> **GOAL OF THE EXERCISE**
Within the entries that follow, show each line where the word "cube" occurs.

> **Items listed in a dataset**
-----

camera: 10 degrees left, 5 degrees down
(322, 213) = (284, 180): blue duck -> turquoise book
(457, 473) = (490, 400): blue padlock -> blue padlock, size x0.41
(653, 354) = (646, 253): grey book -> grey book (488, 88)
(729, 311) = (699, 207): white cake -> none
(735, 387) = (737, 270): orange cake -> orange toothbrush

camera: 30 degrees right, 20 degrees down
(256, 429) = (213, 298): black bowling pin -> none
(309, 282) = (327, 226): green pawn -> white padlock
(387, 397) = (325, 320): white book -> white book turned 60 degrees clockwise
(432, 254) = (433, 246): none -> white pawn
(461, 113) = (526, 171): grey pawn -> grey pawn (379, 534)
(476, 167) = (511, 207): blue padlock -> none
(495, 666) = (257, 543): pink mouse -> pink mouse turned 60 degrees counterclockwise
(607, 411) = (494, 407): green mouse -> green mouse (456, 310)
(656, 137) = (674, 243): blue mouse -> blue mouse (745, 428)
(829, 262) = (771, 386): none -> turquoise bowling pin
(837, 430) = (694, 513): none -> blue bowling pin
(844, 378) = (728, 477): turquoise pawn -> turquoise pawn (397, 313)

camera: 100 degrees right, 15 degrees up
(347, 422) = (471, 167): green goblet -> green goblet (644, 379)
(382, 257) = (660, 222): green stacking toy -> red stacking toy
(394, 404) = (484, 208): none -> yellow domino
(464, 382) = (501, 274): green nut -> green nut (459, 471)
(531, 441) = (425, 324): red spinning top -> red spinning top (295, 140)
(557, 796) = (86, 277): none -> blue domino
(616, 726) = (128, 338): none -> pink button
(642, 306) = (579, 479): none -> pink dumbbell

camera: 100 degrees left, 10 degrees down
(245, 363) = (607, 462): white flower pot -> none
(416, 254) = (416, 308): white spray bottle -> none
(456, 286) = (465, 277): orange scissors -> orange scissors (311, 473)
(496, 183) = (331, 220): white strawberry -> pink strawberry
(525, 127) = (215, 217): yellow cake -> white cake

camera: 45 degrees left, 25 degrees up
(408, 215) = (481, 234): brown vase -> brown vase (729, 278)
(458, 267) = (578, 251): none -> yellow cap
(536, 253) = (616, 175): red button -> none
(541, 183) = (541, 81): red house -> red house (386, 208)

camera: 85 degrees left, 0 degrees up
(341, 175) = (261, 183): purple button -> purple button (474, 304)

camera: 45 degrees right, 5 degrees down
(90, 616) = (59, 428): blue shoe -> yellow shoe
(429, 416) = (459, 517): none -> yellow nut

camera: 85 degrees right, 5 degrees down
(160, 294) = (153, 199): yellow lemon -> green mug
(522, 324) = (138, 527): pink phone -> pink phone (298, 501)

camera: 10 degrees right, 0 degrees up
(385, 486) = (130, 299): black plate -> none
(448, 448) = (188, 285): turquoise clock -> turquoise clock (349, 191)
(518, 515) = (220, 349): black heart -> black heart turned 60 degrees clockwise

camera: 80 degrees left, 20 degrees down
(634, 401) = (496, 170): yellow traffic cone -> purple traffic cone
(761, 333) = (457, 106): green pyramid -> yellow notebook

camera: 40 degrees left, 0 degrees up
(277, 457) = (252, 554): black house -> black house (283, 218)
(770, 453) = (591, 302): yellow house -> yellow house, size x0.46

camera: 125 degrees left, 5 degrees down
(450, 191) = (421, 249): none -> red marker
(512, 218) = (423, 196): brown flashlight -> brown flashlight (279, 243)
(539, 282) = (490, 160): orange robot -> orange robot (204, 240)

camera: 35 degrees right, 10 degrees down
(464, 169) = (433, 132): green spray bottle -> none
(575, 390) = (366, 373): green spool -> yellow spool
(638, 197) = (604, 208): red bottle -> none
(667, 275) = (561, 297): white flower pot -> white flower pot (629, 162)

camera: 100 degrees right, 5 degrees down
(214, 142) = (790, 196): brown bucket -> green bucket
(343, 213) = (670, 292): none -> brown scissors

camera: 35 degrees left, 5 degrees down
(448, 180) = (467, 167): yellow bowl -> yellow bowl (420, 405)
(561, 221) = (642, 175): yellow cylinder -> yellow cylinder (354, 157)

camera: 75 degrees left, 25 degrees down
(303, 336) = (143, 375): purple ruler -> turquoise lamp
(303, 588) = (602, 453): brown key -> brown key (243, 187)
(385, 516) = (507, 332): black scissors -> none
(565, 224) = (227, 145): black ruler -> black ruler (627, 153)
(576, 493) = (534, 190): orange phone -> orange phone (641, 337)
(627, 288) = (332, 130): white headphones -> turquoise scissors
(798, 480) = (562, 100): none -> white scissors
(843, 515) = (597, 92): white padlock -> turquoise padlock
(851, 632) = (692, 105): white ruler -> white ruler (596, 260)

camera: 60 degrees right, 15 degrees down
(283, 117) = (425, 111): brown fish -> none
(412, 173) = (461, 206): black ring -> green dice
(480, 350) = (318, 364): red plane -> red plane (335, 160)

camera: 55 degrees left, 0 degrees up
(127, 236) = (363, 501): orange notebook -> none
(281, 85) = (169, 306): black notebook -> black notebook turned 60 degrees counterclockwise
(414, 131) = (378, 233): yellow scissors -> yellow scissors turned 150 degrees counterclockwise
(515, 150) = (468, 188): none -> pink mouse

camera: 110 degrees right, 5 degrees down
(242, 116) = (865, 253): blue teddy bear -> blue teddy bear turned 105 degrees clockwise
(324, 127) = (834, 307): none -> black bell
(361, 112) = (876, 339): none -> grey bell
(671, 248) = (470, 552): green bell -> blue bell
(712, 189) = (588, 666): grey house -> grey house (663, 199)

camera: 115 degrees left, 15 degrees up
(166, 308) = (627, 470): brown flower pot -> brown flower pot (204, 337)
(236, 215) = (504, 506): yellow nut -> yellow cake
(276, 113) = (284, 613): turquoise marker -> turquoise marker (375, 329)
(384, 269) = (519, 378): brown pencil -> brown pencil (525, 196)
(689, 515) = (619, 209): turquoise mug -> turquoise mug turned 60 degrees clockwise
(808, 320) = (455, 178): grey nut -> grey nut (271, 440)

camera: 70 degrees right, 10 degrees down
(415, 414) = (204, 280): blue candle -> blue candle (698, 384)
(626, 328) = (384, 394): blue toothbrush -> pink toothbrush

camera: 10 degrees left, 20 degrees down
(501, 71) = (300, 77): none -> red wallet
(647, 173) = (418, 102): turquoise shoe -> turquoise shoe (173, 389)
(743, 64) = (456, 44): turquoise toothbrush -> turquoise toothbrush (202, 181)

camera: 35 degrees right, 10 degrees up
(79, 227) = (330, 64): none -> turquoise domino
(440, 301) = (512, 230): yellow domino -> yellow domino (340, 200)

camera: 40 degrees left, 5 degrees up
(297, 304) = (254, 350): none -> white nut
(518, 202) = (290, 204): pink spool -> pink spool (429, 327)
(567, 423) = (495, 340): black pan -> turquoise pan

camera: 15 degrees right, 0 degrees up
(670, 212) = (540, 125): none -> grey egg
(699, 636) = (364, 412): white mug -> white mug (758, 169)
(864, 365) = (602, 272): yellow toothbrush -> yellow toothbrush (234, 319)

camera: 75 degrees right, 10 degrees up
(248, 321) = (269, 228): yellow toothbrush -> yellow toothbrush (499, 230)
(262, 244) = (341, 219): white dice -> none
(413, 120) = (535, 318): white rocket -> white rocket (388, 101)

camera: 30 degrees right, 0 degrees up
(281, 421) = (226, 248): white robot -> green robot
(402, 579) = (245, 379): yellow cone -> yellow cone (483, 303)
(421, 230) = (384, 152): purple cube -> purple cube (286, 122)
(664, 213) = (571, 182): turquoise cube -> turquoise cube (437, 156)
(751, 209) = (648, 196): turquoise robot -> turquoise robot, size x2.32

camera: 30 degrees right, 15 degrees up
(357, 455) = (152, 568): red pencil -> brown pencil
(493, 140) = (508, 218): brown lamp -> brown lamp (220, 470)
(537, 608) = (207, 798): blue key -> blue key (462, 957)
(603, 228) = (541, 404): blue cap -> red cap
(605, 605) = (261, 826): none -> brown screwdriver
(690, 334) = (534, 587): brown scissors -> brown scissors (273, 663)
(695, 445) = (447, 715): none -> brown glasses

-----

> **WORKED SOLUTION**
(421, 230) = (384, 152): purple cube -> purple cube (286, 122)
(664, 213) = (571, 182): turquoise cube -> turquoise cube (437, 156)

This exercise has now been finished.